Rewrite the material below with "scampered" swapped for "scurried" everywhere it occurs, leaving everything else unchanged.

##### PROVIDED DATA #####

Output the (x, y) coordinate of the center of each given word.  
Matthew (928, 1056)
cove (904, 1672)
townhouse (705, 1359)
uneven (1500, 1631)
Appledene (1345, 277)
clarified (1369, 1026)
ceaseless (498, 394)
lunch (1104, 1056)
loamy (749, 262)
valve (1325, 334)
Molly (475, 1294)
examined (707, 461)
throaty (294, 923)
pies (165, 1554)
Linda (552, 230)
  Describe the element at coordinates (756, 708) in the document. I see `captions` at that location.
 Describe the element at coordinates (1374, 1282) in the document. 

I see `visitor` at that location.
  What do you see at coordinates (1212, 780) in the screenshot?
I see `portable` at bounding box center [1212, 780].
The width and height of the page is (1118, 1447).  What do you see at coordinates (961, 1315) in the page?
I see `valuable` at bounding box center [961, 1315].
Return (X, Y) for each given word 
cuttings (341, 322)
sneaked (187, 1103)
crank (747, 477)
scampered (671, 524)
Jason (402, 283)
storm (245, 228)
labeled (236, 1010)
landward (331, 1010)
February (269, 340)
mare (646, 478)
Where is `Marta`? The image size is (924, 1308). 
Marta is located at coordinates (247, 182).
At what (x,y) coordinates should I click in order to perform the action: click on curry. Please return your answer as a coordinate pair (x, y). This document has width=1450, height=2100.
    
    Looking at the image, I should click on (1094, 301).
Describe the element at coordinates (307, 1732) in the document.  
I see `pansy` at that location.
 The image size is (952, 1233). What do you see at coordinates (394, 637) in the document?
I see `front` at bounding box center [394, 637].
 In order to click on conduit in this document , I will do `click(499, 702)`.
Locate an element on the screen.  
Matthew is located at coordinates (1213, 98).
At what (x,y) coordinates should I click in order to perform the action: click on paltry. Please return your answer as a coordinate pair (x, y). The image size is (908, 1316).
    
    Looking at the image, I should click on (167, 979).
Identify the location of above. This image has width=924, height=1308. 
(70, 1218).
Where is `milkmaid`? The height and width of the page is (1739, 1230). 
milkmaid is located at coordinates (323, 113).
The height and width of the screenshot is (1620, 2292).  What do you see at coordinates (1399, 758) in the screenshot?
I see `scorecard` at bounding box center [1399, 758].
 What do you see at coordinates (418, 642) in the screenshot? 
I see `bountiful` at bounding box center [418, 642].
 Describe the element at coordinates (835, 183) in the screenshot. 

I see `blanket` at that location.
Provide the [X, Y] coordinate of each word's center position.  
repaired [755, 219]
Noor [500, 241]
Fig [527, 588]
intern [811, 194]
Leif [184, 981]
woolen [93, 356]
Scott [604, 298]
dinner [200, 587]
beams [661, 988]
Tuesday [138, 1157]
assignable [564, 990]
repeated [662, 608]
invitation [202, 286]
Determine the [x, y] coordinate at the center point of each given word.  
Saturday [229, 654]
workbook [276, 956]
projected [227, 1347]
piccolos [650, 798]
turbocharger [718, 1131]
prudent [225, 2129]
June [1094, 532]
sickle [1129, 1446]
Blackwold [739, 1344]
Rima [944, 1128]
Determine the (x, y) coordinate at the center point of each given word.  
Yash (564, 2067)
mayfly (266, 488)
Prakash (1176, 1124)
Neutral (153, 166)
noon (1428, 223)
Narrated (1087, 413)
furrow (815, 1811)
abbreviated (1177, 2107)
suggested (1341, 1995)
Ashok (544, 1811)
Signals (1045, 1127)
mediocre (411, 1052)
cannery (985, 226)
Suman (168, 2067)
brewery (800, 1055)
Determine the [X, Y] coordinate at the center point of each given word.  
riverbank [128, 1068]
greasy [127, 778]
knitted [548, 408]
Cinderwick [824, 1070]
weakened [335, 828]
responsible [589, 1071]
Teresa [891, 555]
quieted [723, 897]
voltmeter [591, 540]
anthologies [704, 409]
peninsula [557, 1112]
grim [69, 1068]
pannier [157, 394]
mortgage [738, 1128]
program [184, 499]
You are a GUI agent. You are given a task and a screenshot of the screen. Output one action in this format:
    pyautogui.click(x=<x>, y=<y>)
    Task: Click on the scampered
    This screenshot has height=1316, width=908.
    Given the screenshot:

#####

(FINISHED EXERCISE)
Output the (x, y) coordinate of the center of each given word.  
Matthew (928, 1056)
cove (904, 1672)
townhouse (705, 1359)
uneven (1500, 1631)
Appledene (1345, 277)
clarified (1369, 1026)
ceaseless (498, 394)
lunch (1104, 1056)
loamy (749, 262)
valve (1325, 334)
Molly (475, 1294)
examined (707, 461)
throaty (294, 923)
pies (165, 1554)
Linda (552, 230)
  Describe the element at coordinates (756, 708) in the document. I see `captions` at that location.
 Describe the element at coordinates (1374, 1282) in the document. 

I see `visitor` at that location.
  What do you see at coordinates (1212, 780) in the screenshot?
I see `portable` at bounding box center [1212, 780].
The width and height of the page is (1118, 1447).  What do you see at coordinates (961, 1315) in the page?
I see `valuable` at bounding box center [961, 1315].
Return (X, Y) for each given word 
cuttings (341, 322)
sneaked (187, 1103)
crank (747, 477)
scurried (671, 524)
Jason (402, 283)
storm (245, 228)
labeled (236, 1010)
landward (331, 1010)
February (269, 340)
mare (646, 478)
Where is `Marta`? The image size is (924, 1308). 
Marta is located at coordinates (247, 182).
At what (x,y) coordinates should I click in order to perform the action: click on curry. Please return your answer as a coordinate pair (x, y). This document has width=1450, height=2100.
    
    Looking at the image, I should click on (1094, 301).
Describe the element at coordinates (307, 1732) in the document.  
I see `pansy` at that location.
 The image size is (952, 1233). What do you see at coordinates (394, 637) in the document?
I see `front` at bounding box center [394, 637].
 In order to click on conduit in this document , I will do `click(499, 702)`.
Locate an element on the screen.  
Matthew is located at coordinates (1213, 98).
At what (x,y) coordinates should I click in order to perform the action: click on paltry. Please return your answer as a coordinate pair (x, y). The image size is (908, 1316).
    
    Looking at the image, I should click on (167, 979).
Identify the location of above. This image has width=924, height=1308. 
(70, 1218).
Where is `milkmaid`? The height and width of the page is (1739, 1230). 
milkmaid is located at coordinates (323, 113).
The height and width of the screenshot is (1620, 2292).  What do you see at coordinates (1399, 758) in the screenshot?
I see `scorecard` at bounding box center [1399, 758].
 What do you see at coordinates (418, 642) in the screenshot? 
I see `bountiful` at bounding box center [418, 642].
 Describe the element at coordinates (835, 183) in the screenshot. 

I see `blanket` at that location.
Provide the [X, Y] coordinate of each word's center position.  
repaired [755, 219]
Noor [500, 241]
Fig [527, 588]
intern [811, 194]
Leif [184, 981]
woolen [93, 356]
Scott [604, 298]
dinner [200, 587]
beams [661, 988]
Tuesday [138, 1157]
assignable [564, 990]
repeated [662, 608]
invitation [202, 286]
Determine the [x, y] coordinate at the center point of each given word.  
Saturday [229, 654]
workbook [276, 956]
projected [227, 1347]
piccolos [650, 798]
turbocharger [718, 1131]
prudent [225, 2129]
June [1094, 532]
sickle [1129, 1446]
Blackwold [739, 1344]
Rima [944, 1128]
Determine the (x, y) coordinate at the center point of each given word.  
Yash (564, 2067)
mayfly (266, 488)
Prakash (1176, 1124)
Neutral (153, 166)
noon (1428, 223)
Narrated (1087, 413)
furrow (815, 1811)
abbreviated (1177, 2107)
suggested (1341, 1995)
Ashok (544, 1811)
Signals (1045, 1127)
mediocre (411, 1052)
cannery (985, 226)
Suman (168, 2067)
brewery (800, 1055)
Determine the [X, Y] coordinate at the center point of each given word.  
riverbank [128, 1068]
greasy [127, 778]
knitted [548, 408]
Cinderwick [824, 1070]
weakened [335, 828]
responsible [589, 1071]
Teresa [891, 555]
quieted [723, 897]
voltmeter [591, 540]
anthologies [704, 409]
peninsula [557, 1112]
grim [69, 1068]
pannier [157, 394]
mortgage [738, 1128]
program [184, 499]
You are a GUI agent. You are given a task and a screenshot of the screen. Output one action in this format:
    pyautogui.click(x=<x>, y=<y>)
    Task: Click on the scurried
    This screenshot has height=1316, width=908.
    Given the screenshot:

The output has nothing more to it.